━━ Data supplied ━━

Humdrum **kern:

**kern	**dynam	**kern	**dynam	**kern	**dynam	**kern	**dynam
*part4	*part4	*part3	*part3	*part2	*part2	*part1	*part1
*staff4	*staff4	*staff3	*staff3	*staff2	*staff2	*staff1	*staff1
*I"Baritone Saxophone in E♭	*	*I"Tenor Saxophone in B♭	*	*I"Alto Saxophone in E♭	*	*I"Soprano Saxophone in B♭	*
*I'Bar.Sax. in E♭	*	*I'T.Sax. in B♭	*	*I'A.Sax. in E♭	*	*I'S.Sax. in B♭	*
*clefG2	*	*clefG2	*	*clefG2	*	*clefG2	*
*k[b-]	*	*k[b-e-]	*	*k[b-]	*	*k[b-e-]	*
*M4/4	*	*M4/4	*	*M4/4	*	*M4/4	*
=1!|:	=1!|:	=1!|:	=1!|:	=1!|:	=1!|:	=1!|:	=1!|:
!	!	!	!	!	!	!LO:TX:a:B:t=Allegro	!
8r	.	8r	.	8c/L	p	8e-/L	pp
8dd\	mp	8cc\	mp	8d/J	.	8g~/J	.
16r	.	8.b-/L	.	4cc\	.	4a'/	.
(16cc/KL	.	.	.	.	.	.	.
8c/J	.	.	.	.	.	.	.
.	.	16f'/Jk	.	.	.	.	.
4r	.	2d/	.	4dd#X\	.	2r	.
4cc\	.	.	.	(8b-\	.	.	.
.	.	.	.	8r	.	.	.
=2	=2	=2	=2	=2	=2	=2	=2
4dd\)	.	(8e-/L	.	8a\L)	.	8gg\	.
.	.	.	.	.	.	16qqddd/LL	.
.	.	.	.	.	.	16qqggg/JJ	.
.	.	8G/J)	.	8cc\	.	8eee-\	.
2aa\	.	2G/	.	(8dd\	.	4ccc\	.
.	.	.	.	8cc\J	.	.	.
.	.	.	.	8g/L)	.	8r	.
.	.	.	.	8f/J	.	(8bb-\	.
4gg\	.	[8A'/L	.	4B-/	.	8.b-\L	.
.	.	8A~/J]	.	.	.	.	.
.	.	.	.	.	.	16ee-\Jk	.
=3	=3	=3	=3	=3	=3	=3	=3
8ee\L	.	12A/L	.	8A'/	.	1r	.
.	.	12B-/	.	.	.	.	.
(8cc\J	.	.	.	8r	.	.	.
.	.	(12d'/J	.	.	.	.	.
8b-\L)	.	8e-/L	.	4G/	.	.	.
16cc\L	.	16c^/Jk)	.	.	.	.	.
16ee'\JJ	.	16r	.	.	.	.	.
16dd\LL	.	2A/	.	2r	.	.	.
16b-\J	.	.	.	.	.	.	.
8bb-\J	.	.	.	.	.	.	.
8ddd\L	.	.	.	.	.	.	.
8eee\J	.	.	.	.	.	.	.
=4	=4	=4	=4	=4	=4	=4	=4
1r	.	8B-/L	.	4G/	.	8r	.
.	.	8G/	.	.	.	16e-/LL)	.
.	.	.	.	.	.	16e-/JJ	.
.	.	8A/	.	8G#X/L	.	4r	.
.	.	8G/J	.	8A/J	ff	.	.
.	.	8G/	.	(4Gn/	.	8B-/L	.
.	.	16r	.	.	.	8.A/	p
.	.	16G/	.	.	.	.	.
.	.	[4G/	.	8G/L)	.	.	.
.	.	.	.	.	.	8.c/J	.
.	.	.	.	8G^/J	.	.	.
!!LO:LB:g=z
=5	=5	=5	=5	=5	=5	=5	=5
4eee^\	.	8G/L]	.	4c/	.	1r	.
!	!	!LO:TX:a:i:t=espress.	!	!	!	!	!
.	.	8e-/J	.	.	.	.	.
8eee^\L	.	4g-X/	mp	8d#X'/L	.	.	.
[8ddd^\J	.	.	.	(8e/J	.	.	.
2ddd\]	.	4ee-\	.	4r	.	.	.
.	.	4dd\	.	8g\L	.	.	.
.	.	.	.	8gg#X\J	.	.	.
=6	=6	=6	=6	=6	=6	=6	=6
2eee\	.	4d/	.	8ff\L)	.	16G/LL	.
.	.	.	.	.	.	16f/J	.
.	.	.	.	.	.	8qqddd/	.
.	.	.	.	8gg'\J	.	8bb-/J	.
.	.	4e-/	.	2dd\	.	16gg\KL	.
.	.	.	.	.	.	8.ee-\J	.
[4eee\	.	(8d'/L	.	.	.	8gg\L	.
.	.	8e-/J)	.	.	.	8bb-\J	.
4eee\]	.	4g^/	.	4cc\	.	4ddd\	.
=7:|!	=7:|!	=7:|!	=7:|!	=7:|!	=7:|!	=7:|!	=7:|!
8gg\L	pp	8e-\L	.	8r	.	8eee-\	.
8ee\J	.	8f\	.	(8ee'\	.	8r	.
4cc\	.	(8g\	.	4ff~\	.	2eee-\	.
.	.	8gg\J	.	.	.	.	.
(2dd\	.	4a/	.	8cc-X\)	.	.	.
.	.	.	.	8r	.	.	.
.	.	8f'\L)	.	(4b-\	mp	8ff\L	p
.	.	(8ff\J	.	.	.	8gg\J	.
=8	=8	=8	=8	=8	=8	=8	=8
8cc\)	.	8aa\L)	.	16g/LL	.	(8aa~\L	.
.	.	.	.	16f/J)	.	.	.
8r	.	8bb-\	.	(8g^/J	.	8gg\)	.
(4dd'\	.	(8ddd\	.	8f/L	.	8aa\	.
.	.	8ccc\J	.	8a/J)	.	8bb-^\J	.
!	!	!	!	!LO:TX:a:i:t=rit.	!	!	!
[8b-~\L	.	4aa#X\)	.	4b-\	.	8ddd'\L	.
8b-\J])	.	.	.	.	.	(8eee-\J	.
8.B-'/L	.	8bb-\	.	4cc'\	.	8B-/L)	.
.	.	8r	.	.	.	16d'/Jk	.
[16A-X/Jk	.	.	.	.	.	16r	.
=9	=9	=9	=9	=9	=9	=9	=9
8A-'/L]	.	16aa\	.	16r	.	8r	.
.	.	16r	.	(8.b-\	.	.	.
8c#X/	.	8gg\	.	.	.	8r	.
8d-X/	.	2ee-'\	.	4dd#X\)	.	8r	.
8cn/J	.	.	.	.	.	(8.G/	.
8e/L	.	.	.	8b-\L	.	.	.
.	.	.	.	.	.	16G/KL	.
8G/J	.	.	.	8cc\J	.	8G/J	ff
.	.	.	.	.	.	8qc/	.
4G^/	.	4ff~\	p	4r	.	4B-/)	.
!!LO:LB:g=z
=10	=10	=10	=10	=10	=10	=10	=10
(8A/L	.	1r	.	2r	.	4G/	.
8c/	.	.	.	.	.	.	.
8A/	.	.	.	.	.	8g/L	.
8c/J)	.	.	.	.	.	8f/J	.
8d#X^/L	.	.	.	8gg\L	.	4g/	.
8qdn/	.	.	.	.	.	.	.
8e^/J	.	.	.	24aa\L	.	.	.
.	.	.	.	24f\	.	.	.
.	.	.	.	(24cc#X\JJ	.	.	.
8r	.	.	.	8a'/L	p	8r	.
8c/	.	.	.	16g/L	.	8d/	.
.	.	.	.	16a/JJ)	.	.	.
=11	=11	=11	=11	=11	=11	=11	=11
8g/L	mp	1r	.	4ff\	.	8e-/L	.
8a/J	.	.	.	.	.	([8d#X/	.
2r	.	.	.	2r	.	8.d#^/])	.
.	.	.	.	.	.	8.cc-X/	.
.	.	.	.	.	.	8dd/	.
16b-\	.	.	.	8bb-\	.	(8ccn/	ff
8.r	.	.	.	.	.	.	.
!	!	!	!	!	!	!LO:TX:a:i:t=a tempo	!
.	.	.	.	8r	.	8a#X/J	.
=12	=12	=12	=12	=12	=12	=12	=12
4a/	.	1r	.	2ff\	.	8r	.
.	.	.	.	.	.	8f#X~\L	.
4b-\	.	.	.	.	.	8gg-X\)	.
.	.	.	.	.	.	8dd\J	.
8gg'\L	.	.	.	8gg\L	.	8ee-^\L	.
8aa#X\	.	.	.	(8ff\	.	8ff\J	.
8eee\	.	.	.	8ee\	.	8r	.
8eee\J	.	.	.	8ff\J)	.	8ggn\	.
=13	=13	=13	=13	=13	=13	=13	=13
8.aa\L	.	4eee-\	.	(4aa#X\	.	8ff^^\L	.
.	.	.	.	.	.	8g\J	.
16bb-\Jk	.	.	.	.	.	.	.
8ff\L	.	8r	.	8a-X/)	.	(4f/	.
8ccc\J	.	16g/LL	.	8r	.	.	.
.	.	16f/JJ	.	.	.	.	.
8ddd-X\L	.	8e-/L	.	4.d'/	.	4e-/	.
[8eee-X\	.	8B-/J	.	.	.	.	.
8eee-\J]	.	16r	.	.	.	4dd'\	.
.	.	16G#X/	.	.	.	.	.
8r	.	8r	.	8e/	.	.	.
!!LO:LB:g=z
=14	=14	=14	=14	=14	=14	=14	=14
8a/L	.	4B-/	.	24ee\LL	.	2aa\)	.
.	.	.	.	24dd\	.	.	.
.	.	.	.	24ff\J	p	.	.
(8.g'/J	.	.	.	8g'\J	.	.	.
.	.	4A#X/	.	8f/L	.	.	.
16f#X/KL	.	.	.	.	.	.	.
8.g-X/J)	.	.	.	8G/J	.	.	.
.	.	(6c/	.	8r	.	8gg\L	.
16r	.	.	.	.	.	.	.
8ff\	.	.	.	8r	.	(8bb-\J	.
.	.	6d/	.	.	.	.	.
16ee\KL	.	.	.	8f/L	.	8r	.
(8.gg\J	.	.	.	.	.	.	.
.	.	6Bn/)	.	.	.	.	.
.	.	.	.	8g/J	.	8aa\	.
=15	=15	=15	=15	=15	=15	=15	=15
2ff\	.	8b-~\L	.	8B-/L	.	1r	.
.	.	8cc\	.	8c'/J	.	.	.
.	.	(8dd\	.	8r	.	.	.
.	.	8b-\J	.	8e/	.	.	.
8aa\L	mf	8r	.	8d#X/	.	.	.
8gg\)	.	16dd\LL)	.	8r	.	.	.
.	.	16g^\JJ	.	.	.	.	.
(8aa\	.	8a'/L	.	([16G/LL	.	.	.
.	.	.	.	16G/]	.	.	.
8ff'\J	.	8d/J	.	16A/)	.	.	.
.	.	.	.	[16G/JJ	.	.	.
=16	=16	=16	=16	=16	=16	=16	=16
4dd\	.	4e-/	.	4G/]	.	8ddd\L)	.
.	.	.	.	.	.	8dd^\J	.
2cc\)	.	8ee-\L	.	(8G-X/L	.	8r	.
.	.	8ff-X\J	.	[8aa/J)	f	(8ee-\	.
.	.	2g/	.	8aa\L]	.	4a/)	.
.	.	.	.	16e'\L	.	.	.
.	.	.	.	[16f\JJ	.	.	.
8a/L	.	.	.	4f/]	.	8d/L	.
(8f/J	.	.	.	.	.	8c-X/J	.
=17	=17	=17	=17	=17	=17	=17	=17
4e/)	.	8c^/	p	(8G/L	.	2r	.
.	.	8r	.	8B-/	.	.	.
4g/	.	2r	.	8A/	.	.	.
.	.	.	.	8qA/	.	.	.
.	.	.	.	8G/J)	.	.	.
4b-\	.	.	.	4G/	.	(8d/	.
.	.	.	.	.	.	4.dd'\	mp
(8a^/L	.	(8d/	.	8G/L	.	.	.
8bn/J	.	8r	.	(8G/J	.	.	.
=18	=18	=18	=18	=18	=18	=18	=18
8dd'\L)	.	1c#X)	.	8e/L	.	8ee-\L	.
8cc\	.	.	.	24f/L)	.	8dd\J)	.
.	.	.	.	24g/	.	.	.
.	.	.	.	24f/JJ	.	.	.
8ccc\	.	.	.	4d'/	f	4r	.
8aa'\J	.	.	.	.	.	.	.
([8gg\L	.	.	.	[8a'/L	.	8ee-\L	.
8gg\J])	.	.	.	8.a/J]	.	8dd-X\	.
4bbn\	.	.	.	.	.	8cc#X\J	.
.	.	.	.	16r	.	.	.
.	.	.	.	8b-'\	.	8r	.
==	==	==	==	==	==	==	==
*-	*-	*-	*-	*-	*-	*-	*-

━━━

What is expected: Pick out every line in the records above that contains the string "kern", and copy each of those lines.

Task result:
Humdrum **kern:
**kern	**dynam	**kern	**dynam	**kern	**dynam	**kern	**dynam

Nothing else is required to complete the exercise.